[Dataset entries]
================

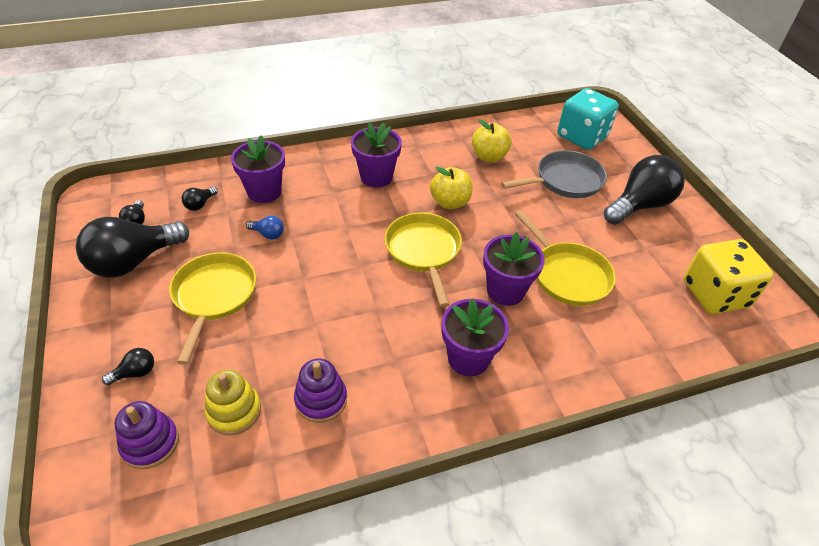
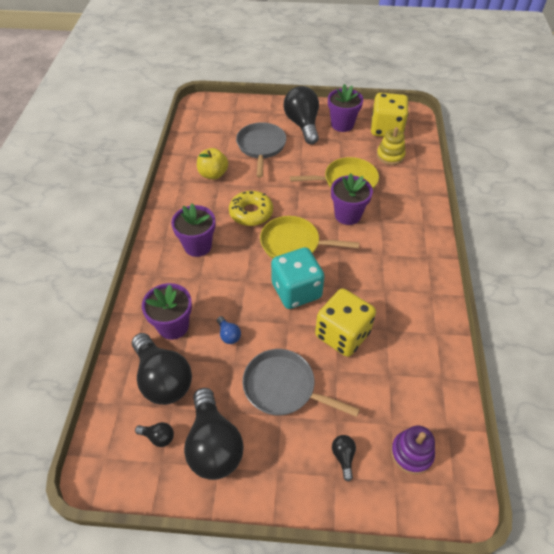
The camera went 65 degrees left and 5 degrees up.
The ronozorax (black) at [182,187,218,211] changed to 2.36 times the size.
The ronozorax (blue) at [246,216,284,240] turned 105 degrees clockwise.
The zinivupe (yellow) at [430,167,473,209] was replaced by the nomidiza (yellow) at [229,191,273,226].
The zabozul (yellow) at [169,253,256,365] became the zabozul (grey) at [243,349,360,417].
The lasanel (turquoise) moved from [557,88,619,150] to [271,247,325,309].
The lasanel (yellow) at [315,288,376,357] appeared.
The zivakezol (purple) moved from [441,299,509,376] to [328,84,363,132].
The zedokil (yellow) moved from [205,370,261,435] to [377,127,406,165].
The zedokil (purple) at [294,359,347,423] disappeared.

================

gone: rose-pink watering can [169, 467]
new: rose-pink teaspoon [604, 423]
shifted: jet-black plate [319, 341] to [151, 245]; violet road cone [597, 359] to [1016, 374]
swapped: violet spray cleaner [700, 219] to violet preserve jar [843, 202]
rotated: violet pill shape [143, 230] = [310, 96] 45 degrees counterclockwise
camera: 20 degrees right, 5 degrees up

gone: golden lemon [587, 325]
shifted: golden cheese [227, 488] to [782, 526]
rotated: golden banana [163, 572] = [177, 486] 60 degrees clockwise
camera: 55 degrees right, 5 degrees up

================

→ TASK
Only those lines of the entries above that run from the line containing "gone: rose-pink watering can [169, 467]" to the line containing "rotated: violet pill", both included, should be transcribed exactly.

→ ANSWER FOR THE TASK
gone: rose-pink watering can [169, 467]
new: rose-pink teaspoon [604, 423]
shifted: jet-black plate [319, 341] to [151, 245]; violet road cone [597, 359] to [1016, 374]
swapped: violet spray cleaner [700, 219] to violet preserve jar [843, 202]
rotated: violet pill shape [143, 230] = [310, 96] 45 degrees counterclockwise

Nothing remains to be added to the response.